**Material provided**:
Segment Open

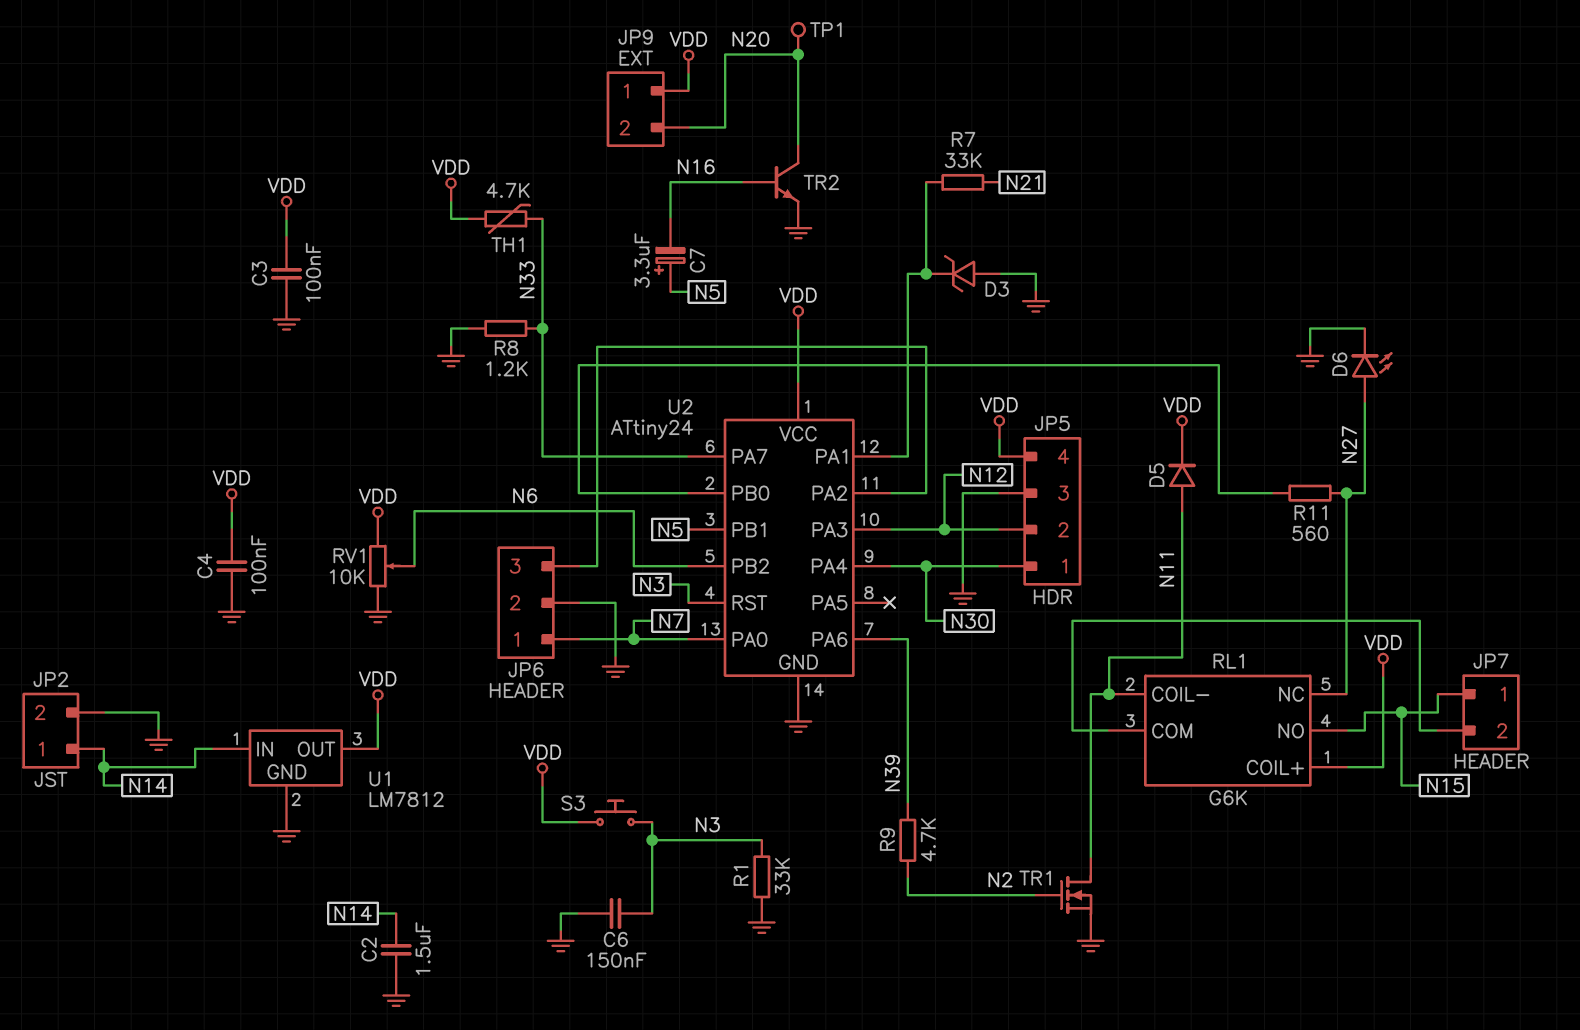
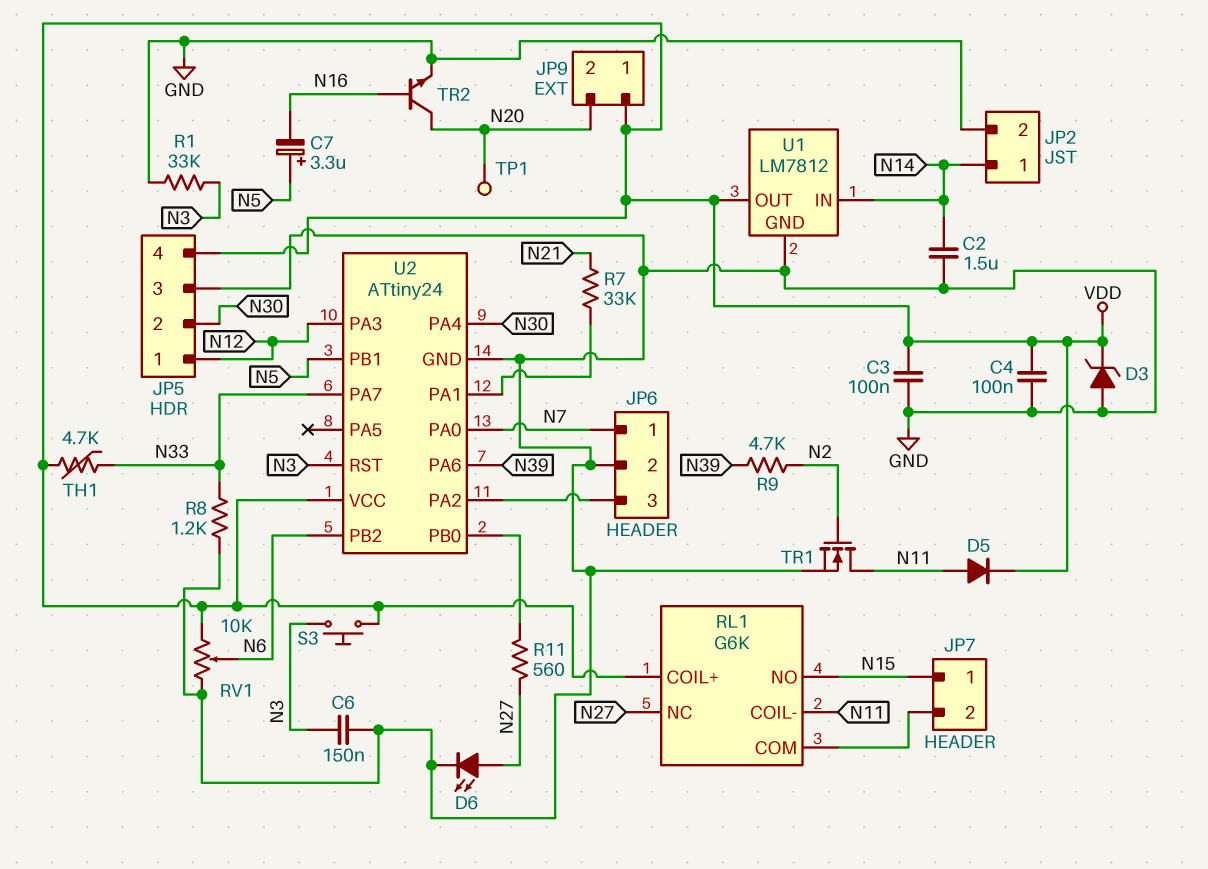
D3: zener (A GND, K U2/PA1) -> zener (A GND, K VDD)
JP5 pin 1: N30 -> N12
JP5 pin 2: N12 -> N30

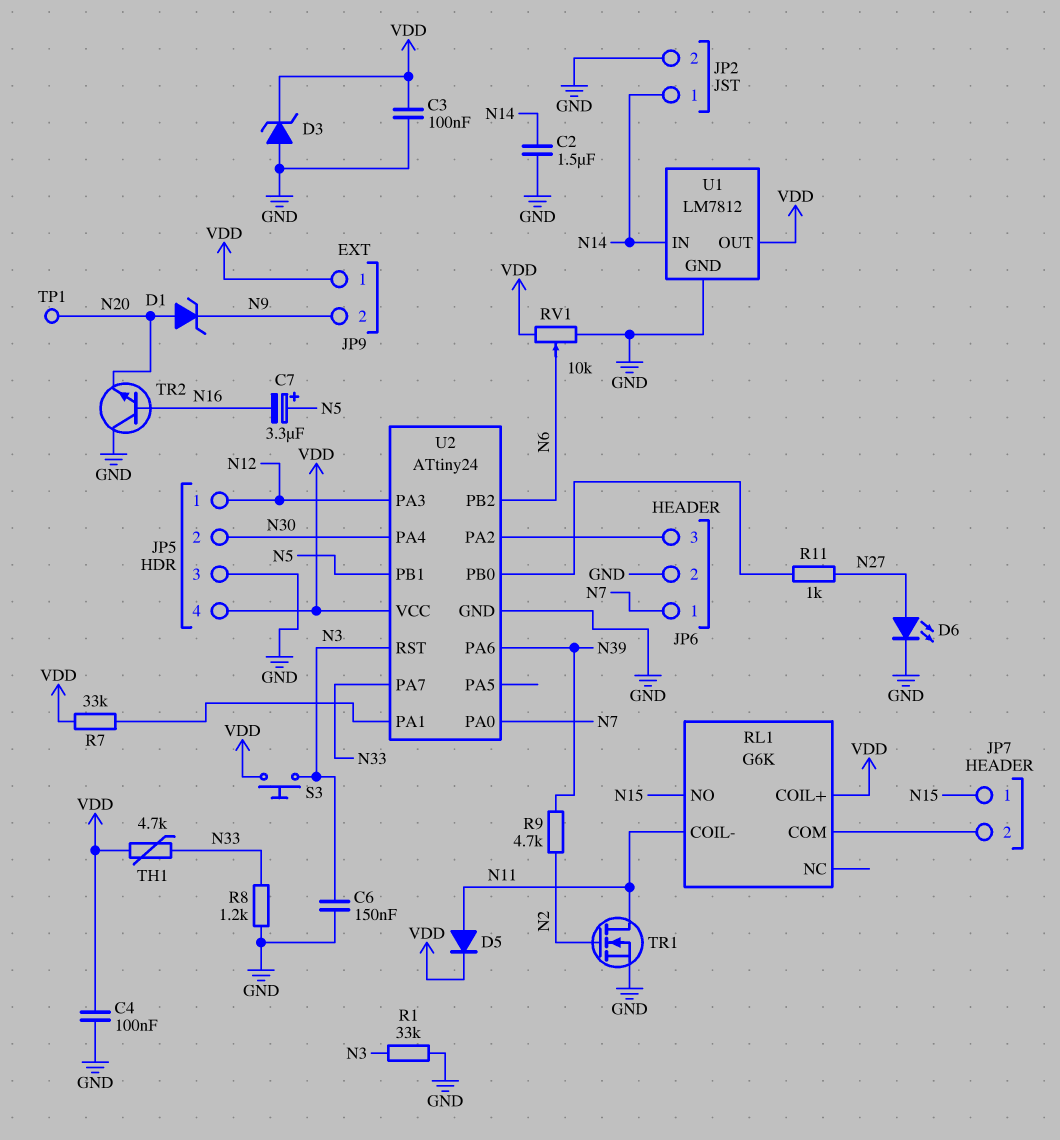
D1: none -> zener (A N20, K N9)
JP9 pin 2: N20 -> N9
R7: 33k (N21, U2/PA1) -> 33k (U2/PA1, VDD)
R11: 560 (N27, U2/PB0) -> 1k (N27, U2/PB0)
RL1 pin NC: N27 -> none
TR2: NPN (B N16, C N20, E GND) -> NPN (B N16, C GND, E N20)

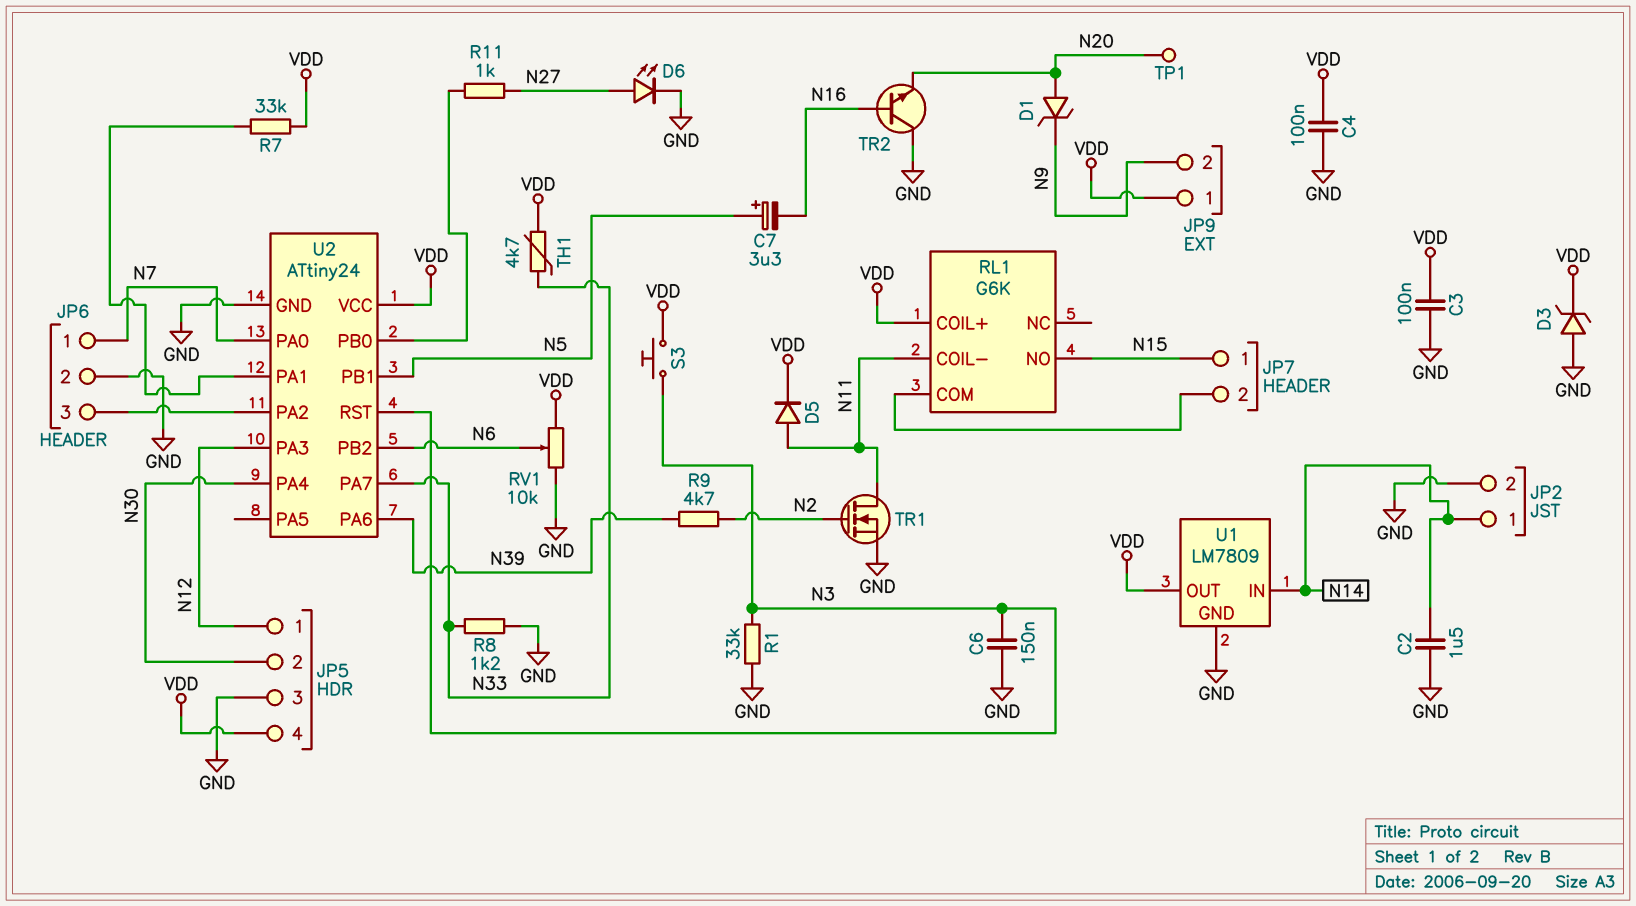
U1: LM7812 -> LM7809

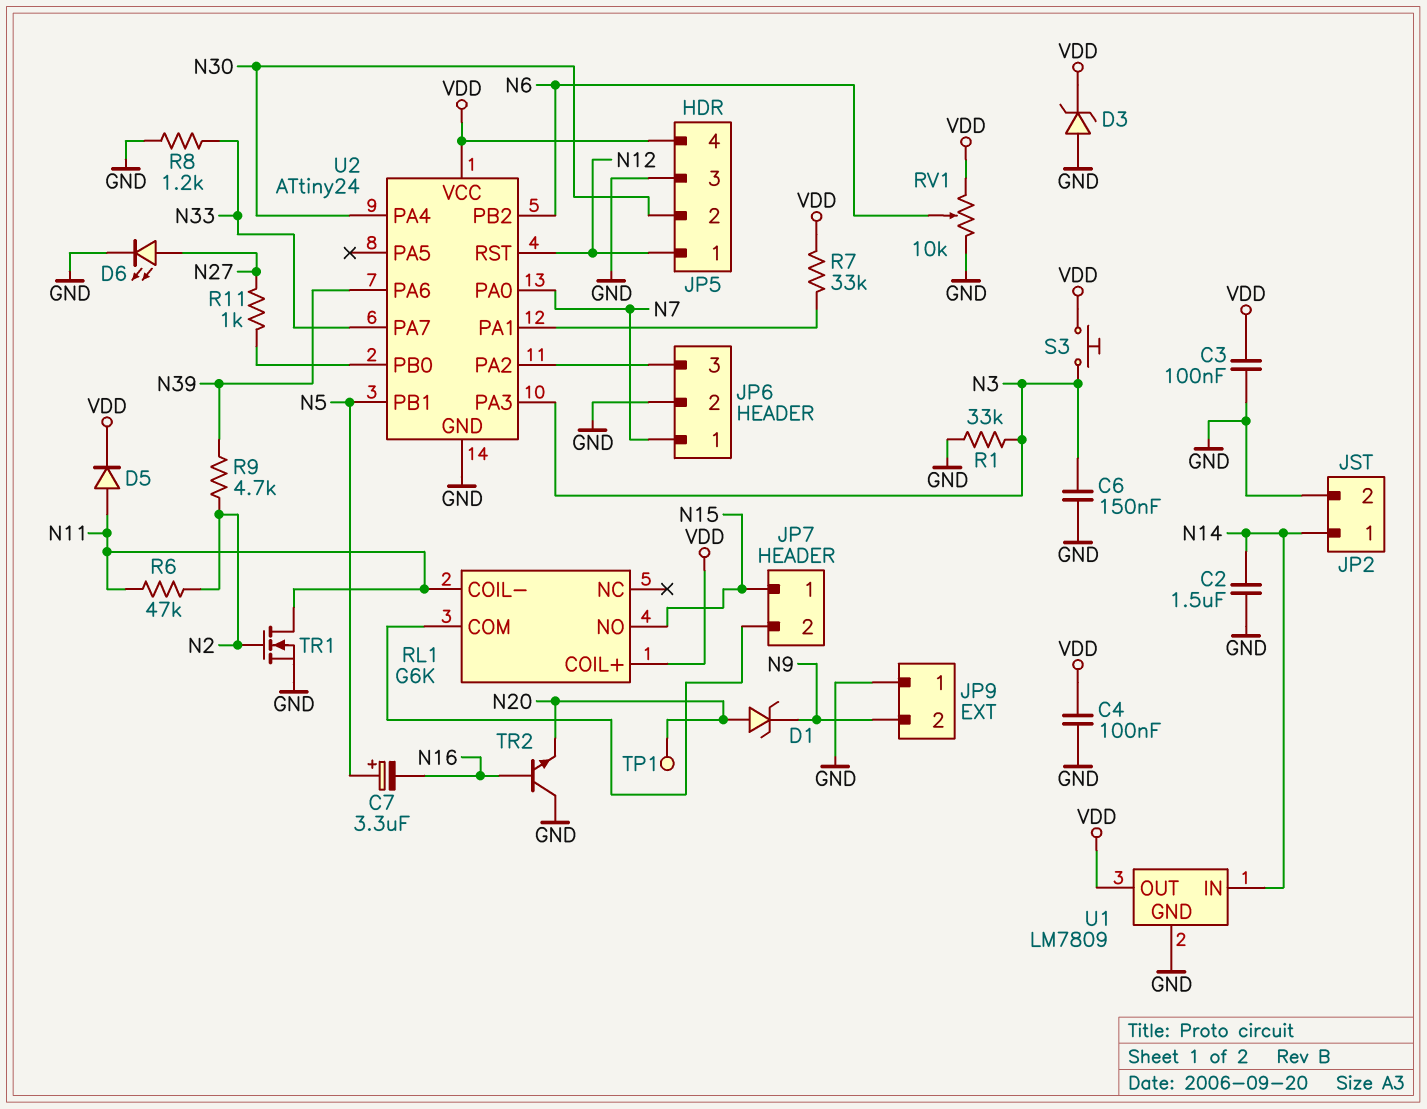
JP9 pin 1: VDD -> GND
R6: none -> 47k (N2, N11)
TH1: 4.7k (N33, VDD) -> none
U2 pin PA3: N12 -> N3
U2 pin RST: N3 -> N12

Segment Closed

**What the task requires**: How many lines in the listing contain the string "none"? Please answer with the number and no other words.

**Finished task**: 4